§ **Work request**:
Here are some records; quote them exactly, leaving out the pictures.

[Scene comparison data]
□ □ □ □ □

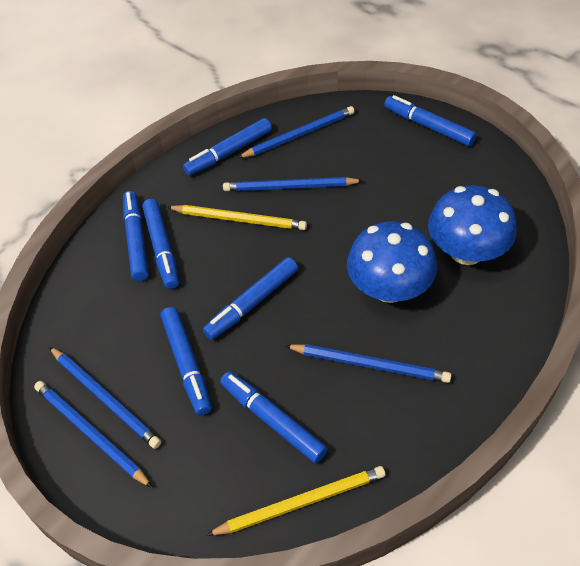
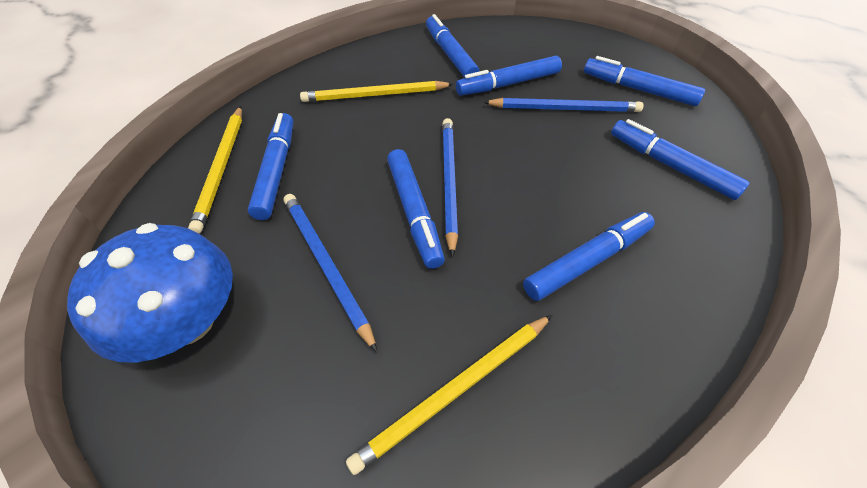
blue mushroom: 2 -> 1
blue pencil: 5 -> 3
yellow pencil: 2 -> 3

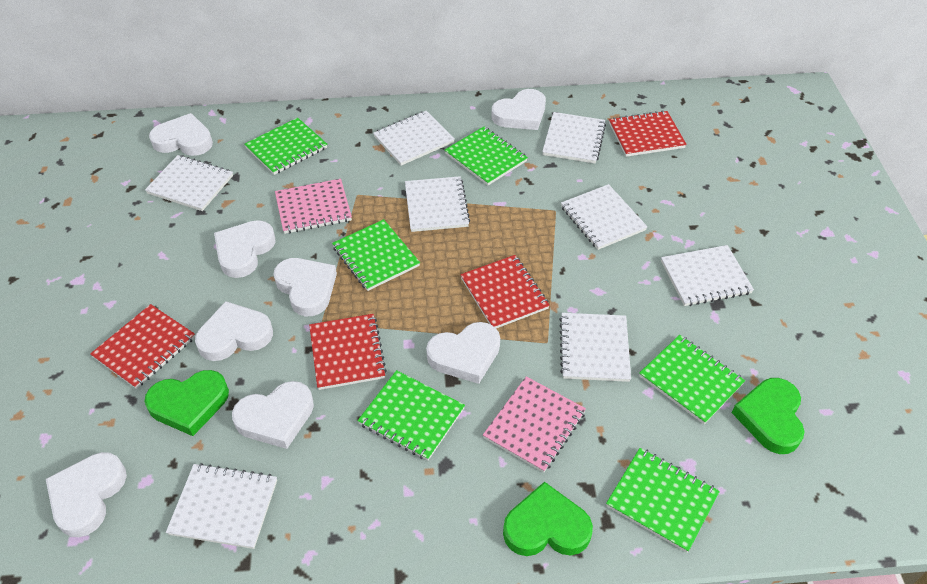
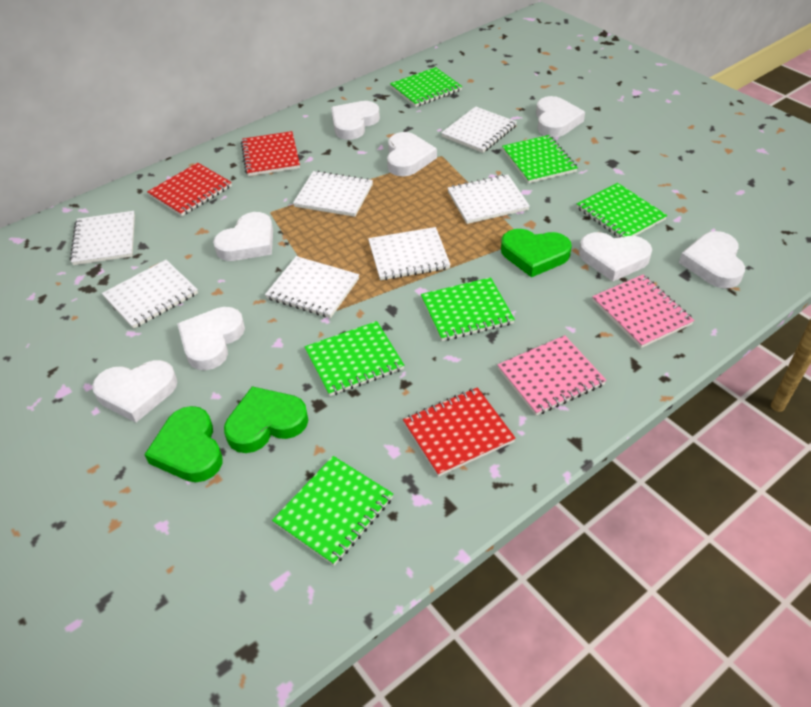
red notebook: 4 -> 3
white notebook: 8 -> 7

□ □ □ □ □

§ **Answer section**:
blue mushroom: 2 -> 1
blue pencil: 5 -> 3
yellow pencil: 2 -> 3

red notebook: 4 -> 3
white notebook: 8 -> 7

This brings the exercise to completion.